* INSTRUCTIONS FOR THE TASK: All records given below must be printed word for word.

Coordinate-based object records
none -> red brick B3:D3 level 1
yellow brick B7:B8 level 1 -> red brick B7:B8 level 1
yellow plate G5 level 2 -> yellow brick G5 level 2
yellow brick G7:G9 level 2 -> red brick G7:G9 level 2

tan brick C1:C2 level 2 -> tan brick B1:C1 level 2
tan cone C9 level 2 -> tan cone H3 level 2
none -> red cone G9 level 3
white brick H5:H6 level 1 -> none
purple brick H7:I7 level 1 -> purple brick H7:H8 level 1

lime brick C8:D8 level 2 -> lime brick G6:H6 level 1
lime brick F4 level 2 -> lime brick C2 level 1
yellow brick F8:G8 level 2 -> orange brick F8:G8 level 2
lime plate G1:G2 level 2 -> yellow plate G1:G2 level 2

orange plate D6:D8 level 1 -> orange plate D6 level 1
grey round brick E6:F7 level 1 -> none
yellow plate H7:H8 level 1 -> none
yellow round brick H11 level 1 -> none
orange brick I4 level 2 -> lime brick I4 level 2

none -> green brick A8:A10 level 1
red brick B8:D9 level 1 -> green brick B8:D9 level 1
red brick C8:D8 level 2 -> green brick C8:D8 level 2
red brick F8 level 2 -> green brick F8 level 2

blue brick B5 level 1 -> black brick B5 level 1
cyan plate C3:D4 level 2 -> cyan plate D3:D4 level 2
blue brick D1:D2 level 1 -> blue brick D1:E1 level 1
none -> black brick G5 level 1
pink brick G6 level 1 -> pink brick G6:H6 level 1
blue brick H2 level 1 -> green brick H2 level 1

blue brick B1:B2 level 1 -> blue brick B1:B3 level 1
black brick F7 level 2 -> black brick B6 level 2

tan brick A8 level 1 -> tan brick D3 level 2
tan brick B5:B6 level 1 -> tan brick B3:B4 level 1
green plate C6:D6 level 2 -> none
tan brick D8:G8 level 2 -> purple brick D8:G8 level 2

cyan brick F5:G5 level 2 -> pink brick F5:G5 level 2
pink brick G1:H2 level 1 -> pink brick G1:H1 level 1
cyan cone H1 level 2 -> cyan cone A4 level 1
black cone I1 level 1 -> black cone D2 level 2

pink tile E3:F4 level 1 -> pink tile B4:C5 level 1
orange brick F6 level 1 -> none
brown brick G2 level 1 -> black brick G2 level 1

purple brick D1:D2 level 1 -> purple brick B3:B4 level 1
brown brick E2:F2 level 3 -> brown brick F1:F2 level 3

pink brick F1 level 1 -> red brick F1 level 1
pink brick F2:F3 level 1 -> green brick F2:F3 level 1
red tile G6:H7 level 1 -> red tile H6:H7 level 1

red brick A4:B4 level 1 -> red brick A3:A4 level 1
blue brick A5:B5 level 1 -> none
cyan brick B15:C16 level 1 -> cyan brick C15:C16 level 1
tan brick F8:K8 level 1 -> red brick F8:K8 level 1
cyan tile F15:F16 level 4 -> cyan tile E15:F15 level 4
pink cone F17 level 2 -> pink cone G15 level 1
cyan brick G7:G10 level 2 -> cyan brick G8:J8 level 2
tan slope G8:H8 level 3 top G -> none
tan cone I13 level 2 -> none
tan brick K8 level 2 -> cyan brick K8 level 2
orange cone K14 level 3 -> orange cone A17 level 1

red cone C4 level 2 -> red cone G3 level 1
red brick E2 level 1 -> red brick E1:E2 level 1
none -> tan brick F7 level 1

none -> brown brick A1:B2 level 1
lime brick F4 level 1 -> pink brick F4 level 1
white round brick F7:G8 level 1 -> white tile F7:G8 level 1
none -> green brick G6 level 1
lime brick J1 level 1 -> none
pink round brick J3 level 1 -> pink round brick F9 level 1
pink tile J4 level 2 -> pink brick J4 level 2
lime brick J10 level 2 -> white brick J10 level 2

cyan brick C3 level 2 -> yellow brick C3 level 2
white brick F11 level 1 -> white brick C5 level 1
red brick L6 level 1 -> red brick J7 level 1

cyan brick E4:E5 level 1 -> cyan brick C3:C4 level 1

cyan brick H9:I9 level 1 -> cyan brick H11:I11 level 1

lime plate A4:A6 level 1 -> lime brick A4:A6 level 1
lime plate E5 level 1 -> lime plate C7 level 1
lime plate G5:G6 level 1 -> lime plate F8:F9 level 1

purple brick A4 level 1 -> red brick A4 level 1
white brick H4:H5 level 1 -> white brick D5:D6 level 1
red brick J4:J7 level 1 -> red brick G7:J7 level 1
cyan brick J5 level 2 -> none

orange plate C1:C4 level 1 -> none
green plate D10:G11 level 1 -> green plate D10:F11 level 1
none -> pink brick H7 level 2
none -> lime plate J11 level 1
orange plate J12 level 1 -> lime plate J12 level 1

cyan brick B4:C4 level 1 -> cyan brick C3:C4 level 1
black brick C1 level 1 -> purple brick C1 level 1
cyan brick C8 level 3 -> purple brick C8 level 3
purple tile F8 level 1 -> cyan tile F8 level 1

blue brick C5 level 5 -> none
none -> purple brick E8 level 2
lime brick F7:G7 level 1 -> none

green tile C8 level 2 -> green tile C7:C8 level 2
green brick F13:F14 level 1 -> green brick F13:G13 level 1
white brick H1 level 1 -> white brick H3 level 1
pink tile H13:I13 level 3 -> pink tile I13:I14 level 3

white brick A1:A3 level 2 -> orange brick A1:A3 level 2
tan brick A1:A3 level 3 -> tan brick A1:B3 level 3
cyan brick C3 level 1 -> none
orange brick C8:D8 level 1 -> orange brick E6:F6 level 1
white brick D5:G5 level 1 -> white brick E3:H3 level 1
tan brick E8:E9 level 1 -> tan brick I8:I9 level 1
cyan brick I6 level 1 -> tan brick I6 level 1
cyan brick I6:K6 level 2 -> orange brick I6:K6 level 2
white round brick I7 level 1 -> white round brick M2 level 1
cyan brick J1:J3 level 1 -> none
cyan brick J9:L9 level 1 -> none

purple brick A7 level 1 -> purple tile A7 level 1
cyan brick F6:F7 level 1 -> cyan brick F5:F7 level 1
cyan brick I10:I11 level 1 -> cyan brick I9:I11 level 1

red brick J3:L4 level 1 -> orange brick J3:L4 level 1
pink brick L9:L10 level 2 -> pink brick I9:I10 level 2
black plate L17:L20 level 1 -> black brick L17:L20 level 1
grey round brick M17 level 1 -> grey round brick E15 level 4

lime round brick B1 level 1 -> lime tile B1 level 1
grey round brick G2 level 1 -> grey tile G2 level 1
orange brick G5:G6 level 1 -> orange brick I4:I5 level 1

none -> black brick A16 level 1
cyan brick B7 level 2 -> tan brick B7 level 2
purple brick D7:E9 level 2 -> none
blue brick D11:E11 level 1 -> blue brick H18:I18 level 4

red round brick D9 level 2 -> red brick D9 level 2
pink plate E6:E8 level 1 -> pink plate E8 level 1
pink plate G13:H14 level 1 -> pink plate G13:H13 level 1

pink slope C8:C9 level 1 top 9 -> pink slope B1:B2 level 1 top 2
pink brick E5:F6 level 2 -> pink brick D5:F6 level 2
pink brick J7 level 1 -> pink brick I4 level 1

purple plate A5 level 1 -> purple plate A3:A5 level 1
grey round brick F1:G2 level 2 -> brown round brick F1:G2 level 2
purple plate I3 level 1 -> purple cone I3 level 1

* SOLUTION FOR THIS PROBLEM:
none -> red brick B3:D3 level 1
yellow brick B7:B8 level 1 -> red brick B7:B8 level 1
yellow plate G5 level 2 -> yellow brick G5 level 2
yellow brick G7:G9 level 2 -> red brick G7:G9 level 2

tan brick C1:C2 level 2 -> tan brick B1:C1 level 2
tan cone C9 level 2 -> tan cone H3 level 2
none -> red cone G9 level 3
white brick H5:H6 level 1 -> none
purple brick H7:I7 level 1 -> purple brick H7:H8 level 1

lime brick C8:D8 level 2 -> lime brick G6:H6 level 1
lime brick F4 level 2 -> lime brick C2 level 1
yellow brick F8:G8 level 2 -> orange brick F8:G8 level 2
lime plate G1:G2 level 2 -> yellow plate G1:G2 level 2

orange plate D6:D8 level 1 -> orange plate D6 level 1
grey round brick E6:F7 level 1 -> none
yellow plate H7:H8 level 1 -> none
yellow round brick H11 level 1 -> none
orange brick I4 level 2 -> lime brick I4 level 2

none -> green brick A8:A10 level 1
red brick B8:D9 level 1 -> green brick B8:D9 level 1
red brick C8:D8 level 2 -> green brick C8:D8 level 2
red brick F8 level 2 -> green brick F8 level 2

blue brick B5 level 1 -> black brick B5 level 1
cyan plate C3:D4 level 2 -> cyan plate D3:D4 level 2
blue brick D1:D2 level 1 -> blue brick D1:E1 level 1
none -> black brick G5 level 1
pink brick G6 level 1 -> pink brick G6:H6 level 1
blue brick H2 level 1 -> green brick H2 level 1

blue brick B1:B2 level 1 -> blue brick B1:B3 level 1
black brick F7 level 2 -> black brick B6 level 2

tan brick A8 level 1 -> tan brick D3 level 2
tan brick B5:B6 level 1 -> tan brick B3:B4 level 1
green plate C6:D6 level 2 -> none
tan brick D8:G8 level 2 -> purple brick D8:G8 level 2

cyan brick F5:G5 level 2 -> pink brick F5:G5 level 2
pink brick G1:H2 level 1 -> pink brick G1:H1 level 1
cyan cone H1 level 2 -> cyan cone A4 level 1
black cone I1 level 1 -> black cone D2 level 2

pink tile E3:F4 level 1 -> pink tile B4:C5 level 1
orange brick F6 level 1 -> none
brown brick G2 level 1 -> black brick G2 level 1

purple brick D1:D2 level 1 -> purple brick B3:B4 level 1
brown brick E2:F2 level 3 -> brown brick F1:F2 level 3

pink brick F1 level 1 -> red brick F1 level 1
pink brick F2:F3 level 1 -> green brick F2:F3 level 1
red tile G6:H7 level 1 -> red tile H6:H7 level 1

red brick A4:B4 level 1 -> red brick A3:A4 level 1
blue brick A5:B5 level 1 -> none
cyan brick B15:C16 level 1 -> cyan brick C15:C16 level 1
tan brick F8:K8 level 1 -> red brick F8:K8 level 1
cyan tile F15:F16 level 4 -> cyan tile E15:F15 level 4
pink cone F17 level 2 -> pink cone G15 level 1
cyan brick G7:G10 level 2 -> cyan brick G8:J8 level 2
tan slope G8:H8 level 3 top G -> none
tan cone I13 level 2 -> none
tan brick K8 level 2 -> cyan brick K8 level 2
orange cone K14 level 3 -> orange cone A17 level 1

red cone C4 level 2 -> red cone G3 level 1
red brick E2 level 1 -> red brick E1:E2 level 1
none -> tan brick F7 level 1

none -> brown brick A1:B2 level 1
lime brick F4 level 1 -> pink brick F4 level 1
white round brick F7:G8 level 1 -> white tile F7:G8 level 1
none -> green brick G6 level 1
lime brick J1 level 1 -> none
pink round brick J3 level 1 -> pink round brick F9 level 1
pink tile J4 level 2 -> pink brick J4 level 2
lime brick J10 level 2 -> white brick J10 level 2

cyan brick C3 level 2 -> yellow brick C3 level 2
white brick F11 level 1 -> white brick C5 level 1
red brick L6 level 1 -> red brick J7 level 1

cyan brick E4:E5 level 1 -> cyan brick C3:C4 level 1

cyan brick H9:I9 level 1 -> cyan brick H11:I11 level 1

lime plate A4:A6 level 1 -> lime brick A4:A6 level 1
lime plate E5 level 1 -> lime plate C7 level 1
lime plate G5:G6 level 1 -> lime plate F8:F9 level 1

purple brick A4 level 1 -> red brick A4 level 1
white brick H4:H5 level 1 -> white brick D5:D6 level 1
red brick J4:J7 level 1 -> red brick G7:J7 level 1
cyan brick J5 level 2 -> none

orange plate C1:C4 level 1 -> none
green plate D10:G11 level 1 -> green plate D10:F11 level 1
none -> pink brick H7 level 2
none -> lime plate J11 level 1
orange plate J12 level 1 -> lime plate J12 level 1

cyan brick B4:C4 level 1 -> cyan brick C3:C4 level 1
black brick C1 level 1 -> purple brick C1 level 1
cyan brick C8 level 3 -> purple brick C8 level 3
purple tile F8 level 1 -> cyan tile F8 level 1

blue brick C5 level 5 -> none
none -> purple brick E8 level 2
lime brick F7:G7 level 1 -> none

green tile C8 level 2 -> green tile C7:C8 level 2
green brick F13:F14 level 1 -> green brick F13:G13 level 1
white brick H1 level 1 -> white brick H3 level 1
pink tile H13:I13 level 3 -> pink tile I13:I14 level 3

white brick A1:A3 level 2 -> orange brick A1:A3 level 2
tan brick A1:A3 level 3 -> tan brick A1:B3 level 3
cyan brick C3 level 1 -> none
orange brick C8:D8 level 1 -> orange brick E6:F6 level 1
white brick D5:G5 level 1 -> white brick E3:H3 level 1
tan brick E8:E9 level 1 -> tan brick I8:I9 level 1
cyan brick I6 level 1 -> tan brick I6 level 1
cyan brick I6:K6 level 2 -> orange brick I6:K6 level 2
white round brick I7 level 1 -> white round brick M2 level 1
cyan brick J1:J3 level 1 -> none
cyan brick J9:L9 level 1 -> none

purple brick A7 level 1 -> purple tile A7 level 1
cyan brick F6:F7 level 1 -> cyan brick F5:F7 level 1
cyan brick I10:I11 level 1 -> cyan brick I9:I11 level 1

red brick J3:L4 level 1 -> orange brick J3:L4 level 1
pink brick L9:L10 level 2 -> pink brick I9:I10 level 2
black plate L17:L20 level 1 -> black brick L17:L20 level 1
grey round brick M17 level 1 -> grey round brick E15 level 4

lime round brick B1 level 1 -> lime tile B1 level 1
grey round brick G2 level 1 -> grey tile G2 level 1
orange brick G5:G6 level 1 -> orange brick I4:I5 level 1

none -> black brick A16 level 1
cyan brick B7 level 2 -> tan brick B7 level 2
purple brick D7:E9 level 2 -> none
blue brick D11:E11 level 1 -> blue brick H18:I18 level 4

red round brick D9 level 2 -> red brick D9 level 2
pink plate E6:E8 level 1 -> pink plate E8 level 1
pink plate G13:H14 level 1 -> pink plate G13:H13 level 1

pink slope C8:C9 level 1 top 9 -> pink slope B1:B2 level 1 top 2
pink brick E5:F6 level 2 -> pink brick D5:F6 level 2
pink brick J7 level 1 -> pink brick I4 level 1

purple plate A5 level 1 -> purple plate A3:A5 level 1
grey round brick F1:G2 level 2 -> brown round brick F1:G2 level 2
purple plate I3 level 1 -> purple cone I3 level 1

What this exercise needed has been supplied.